Among the records, how many lines contain "lime"? Only the number is needed.

[Scene difference descriptions]
+-------+
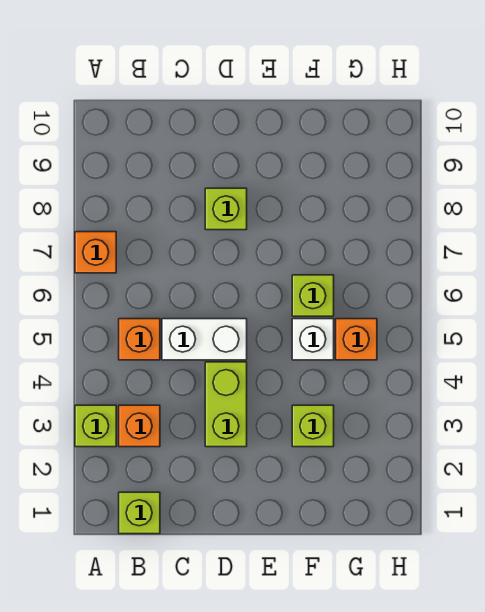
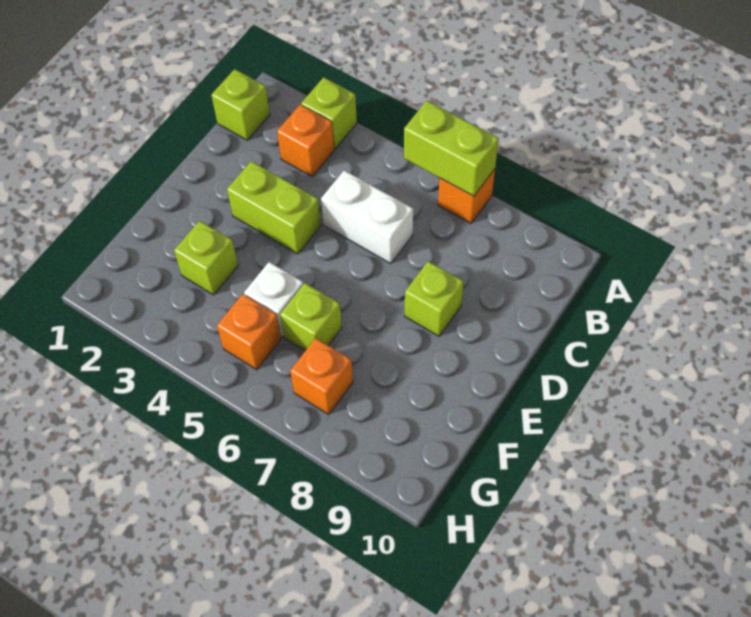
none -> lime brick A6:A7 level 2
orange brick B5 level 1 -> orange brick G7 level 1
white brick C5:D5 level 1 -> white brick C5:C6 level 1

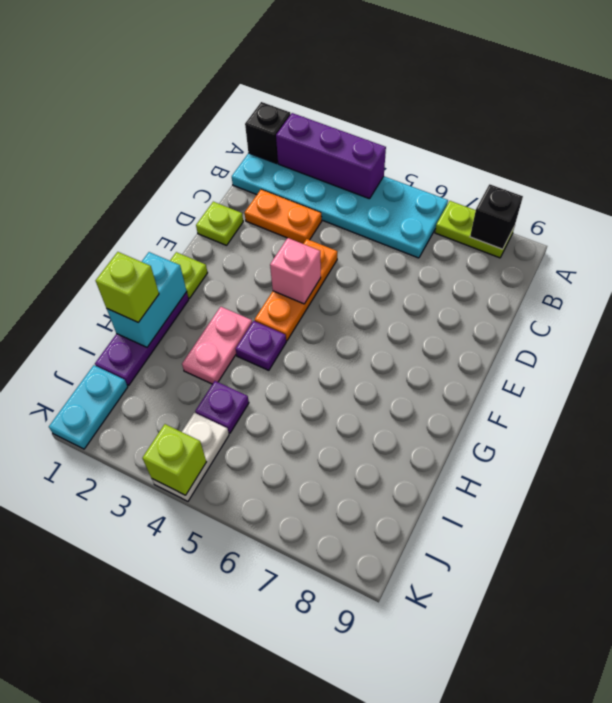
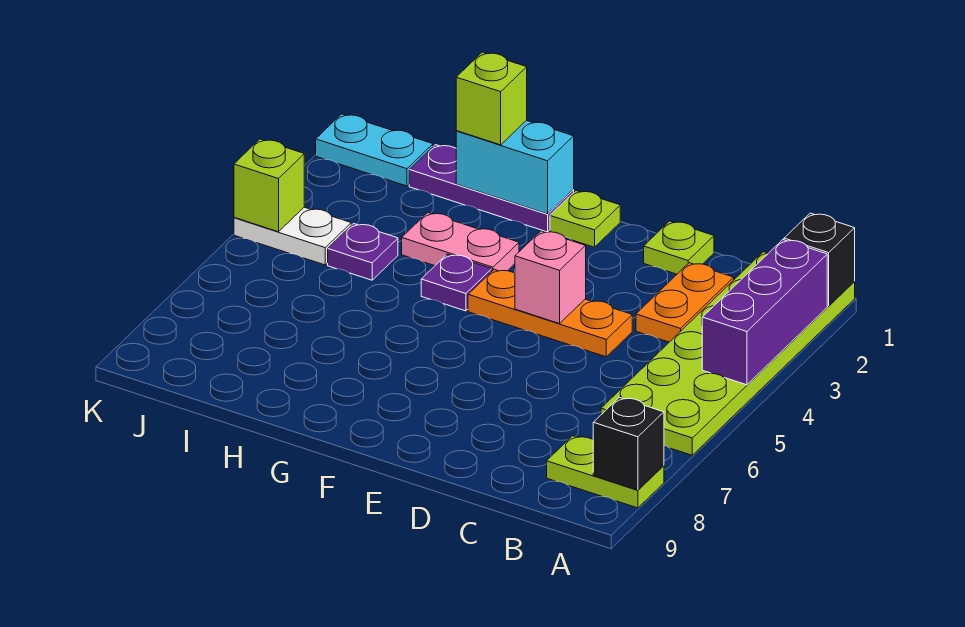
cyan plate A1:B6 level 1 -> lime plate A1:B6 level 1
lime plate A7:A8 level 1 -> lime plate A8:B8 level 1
+-------+
Expected answer >>
3